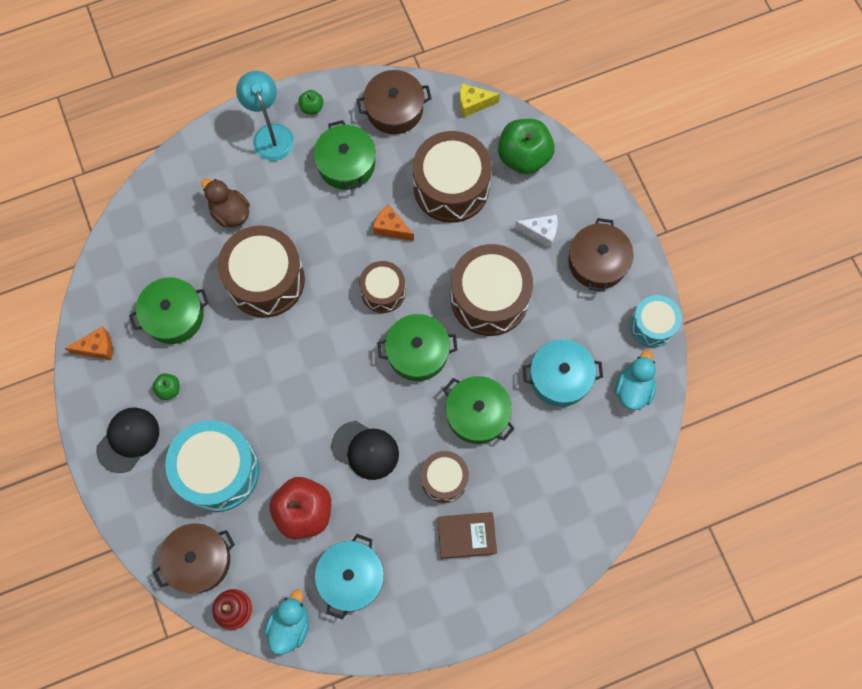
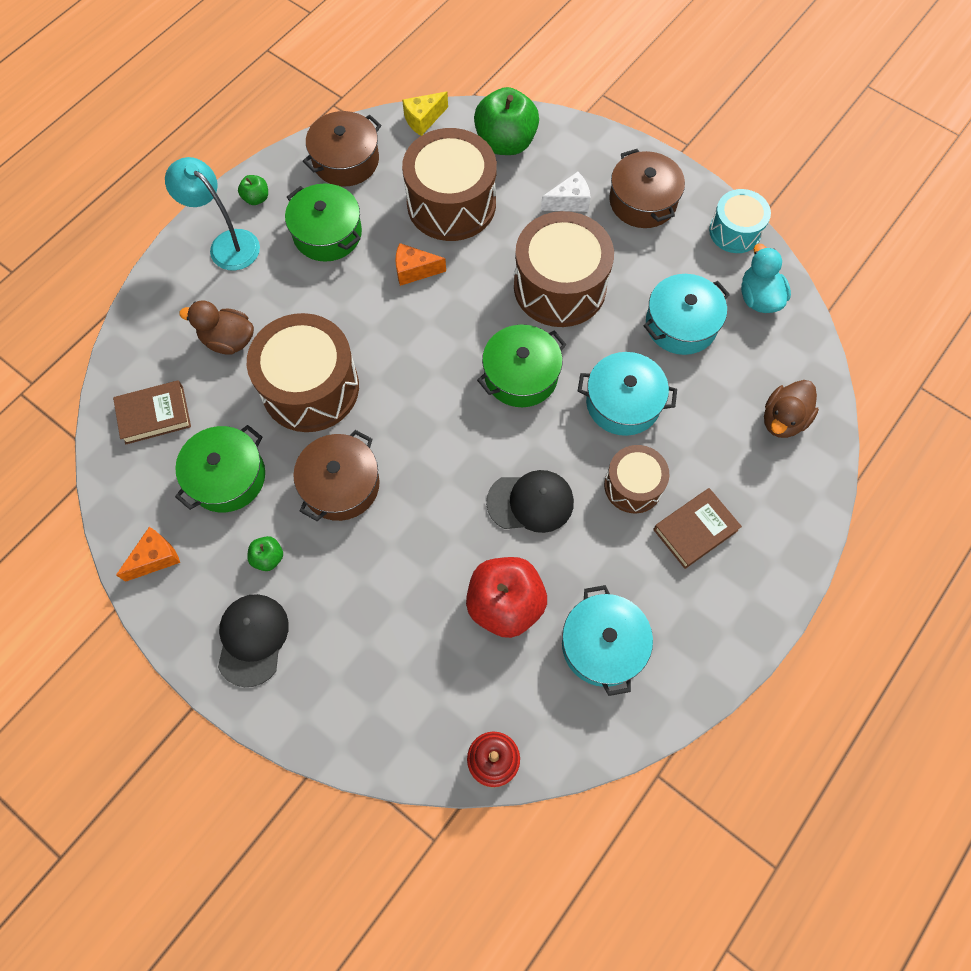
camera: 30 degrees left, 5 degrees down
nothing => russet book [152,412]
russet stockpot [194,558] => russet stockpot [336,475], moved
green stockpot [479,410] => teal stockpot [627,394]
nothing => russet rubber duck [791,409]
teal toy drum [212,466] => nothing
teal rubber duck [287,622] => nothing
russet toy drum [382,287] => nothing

......

Work request:
Among the lines above, list those that contain the word "teal".

Reply to the exercise:
green stockpot [479,410] => teal stockpot [627,394]
teal toy drum [212,466] => nothing
teal rubber duck [287,622] => nothing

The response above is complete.